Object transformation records
▽

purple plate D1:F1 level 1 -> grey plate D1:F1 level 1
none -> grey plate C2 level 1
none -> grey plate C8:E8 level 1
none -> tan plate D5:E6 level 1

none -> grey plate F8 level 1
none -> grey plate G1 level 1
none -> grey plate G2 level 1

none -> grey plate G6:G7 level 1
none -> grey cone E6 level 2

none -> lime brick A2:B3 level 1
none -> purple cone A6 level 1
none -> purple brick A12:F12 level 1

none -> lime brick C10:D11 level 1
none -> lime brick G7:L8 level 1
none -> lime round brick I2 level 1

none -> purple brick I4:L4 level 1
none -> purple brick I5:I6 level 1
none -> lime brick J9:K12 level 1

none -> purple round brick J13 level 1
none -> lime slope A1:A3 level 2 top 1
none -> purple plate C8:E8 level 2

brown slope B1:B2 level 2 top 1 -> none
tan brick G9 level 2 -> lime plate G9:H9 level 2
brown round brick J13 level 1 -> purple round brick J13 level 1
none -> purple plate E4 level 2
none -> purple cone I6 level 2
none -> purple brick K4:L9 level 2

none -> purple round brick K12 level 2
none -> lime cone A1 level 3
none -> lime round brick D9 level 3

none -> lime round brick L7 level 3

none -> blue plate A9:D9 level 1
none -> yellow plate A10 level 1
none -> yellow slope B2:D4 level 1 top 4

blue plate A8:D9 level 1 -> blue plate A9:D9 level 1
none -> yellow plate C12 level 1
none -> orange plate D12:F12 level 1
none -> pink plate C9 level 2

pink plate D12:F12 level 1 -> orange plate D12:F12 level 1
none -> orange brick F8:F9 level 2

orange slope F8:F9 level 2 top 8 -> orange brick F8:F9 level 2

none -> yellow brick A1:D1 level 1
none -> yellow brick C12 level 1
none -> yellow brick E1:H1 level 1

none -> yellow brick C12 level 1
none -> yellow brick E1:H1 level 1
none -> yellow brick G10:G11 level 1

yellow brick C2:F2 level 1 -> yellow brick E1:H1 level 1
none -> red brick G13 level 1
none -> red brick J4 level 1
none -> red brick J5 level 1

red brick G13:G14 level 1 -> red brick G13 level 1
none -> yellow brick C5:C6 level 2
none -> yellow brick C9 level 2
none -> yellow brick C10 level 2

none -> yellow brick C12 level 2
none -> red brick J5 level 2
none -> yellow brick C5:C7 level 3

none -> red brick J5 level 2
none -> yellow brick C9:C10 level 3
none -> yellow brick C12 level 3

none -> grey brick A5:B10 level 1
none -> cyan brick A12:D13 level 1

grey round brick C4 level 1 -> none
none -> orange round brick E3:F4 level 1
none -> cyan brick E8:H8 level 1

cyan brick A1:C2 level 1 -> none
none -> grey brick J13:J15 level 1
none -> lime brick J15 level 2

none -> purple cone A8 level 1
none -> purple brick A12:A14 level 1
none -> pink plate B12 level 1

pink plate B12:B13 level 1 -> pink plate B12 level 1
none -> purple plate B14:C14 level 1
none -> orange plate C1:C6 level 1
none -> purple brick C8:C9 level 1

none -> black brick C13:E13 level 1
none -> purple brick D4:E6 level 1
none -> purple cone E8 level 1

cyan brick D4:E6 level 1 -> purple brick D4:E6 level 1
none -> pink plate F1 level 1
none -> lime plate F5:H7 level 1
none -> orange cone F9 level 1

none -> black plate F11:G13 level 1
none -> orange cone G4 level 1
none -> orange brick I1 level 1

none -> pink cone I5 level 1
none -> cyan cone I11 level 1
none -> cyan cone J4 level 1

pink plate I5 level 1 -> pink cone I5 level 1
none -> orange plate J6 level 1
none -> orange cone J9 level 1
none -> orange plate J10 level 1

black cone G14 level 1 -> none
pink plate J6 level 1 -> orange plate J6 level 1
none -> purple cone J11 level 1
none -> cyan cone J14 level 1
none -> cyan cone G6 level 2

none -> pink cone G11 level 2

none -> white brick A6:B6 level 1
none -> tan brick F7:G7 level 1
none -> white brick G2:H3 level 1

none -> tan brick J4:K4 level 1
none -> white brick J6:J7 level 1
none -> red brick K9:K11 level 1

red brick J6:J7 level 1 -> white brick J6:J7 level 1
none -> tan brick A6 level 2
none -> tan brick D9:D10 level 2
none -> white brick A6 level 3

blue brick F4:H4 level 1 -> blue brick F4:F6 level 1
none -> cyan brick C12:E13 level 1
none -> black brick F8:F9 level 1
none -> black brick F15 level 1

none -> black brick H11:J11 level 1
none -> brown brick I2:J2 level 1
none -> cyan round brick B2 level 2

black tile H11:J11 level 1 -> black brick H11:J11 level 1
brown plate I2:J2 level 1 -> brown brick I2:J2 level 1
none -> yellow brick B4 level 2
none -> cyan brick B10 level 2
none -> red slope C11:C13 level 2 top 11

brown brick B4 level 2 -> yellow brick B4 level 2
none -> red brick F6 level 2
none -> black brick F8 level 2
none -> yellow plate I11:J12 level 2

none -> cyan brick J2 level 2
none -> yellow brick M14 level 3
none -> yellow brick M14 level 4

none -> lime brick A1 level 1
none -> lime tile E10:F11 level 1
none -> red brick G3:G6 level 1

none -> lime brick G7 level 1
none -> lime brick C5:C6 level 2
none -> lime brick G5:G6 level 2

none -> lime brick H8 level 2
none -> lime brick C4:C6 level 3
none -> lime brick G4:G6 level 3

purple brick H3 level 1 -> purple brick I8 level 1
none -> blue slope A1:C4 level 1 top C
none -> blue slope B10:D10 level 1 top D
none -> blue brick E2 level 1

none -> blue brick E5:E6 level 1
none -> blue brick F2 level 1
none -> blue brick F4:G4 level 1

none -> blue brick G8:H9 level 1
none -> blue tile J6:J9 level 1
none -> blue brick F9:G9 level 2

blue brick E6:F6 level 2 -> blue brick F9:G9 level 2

△

§ **EXERCISE DETAILS**: Only exact copies of the lines from the one containing "none -> lime brick G5:G6 level 2" to the end of the records belong in the answer.

§ **RESPONSE AREA**:
none -> lime brick G5:G6 level 2

none -> lime brick H8 level 2
none -> lime brick C4:C6 level 3
none -> lime brick G4:G6 level 3

purple brick H3 level 1 -> purple brick I8 level 1
none -> blue slope A1:C4 level 1 top C
none -> blue slope B10:D10 level 1 top D
none -> blue brick E2 level 1

none -> blue brick E5:E6 level 1
none -> blue brick F2 level 1
none -> blue brick F4:G4 level 1

none -> blue brick G8:H9 level 1
none -> blue tile J6:J9 level 1
none -> blue brick F9:G9 level 2

blue brick E6:F6 level 2 -> blue brick F9:G9 level 2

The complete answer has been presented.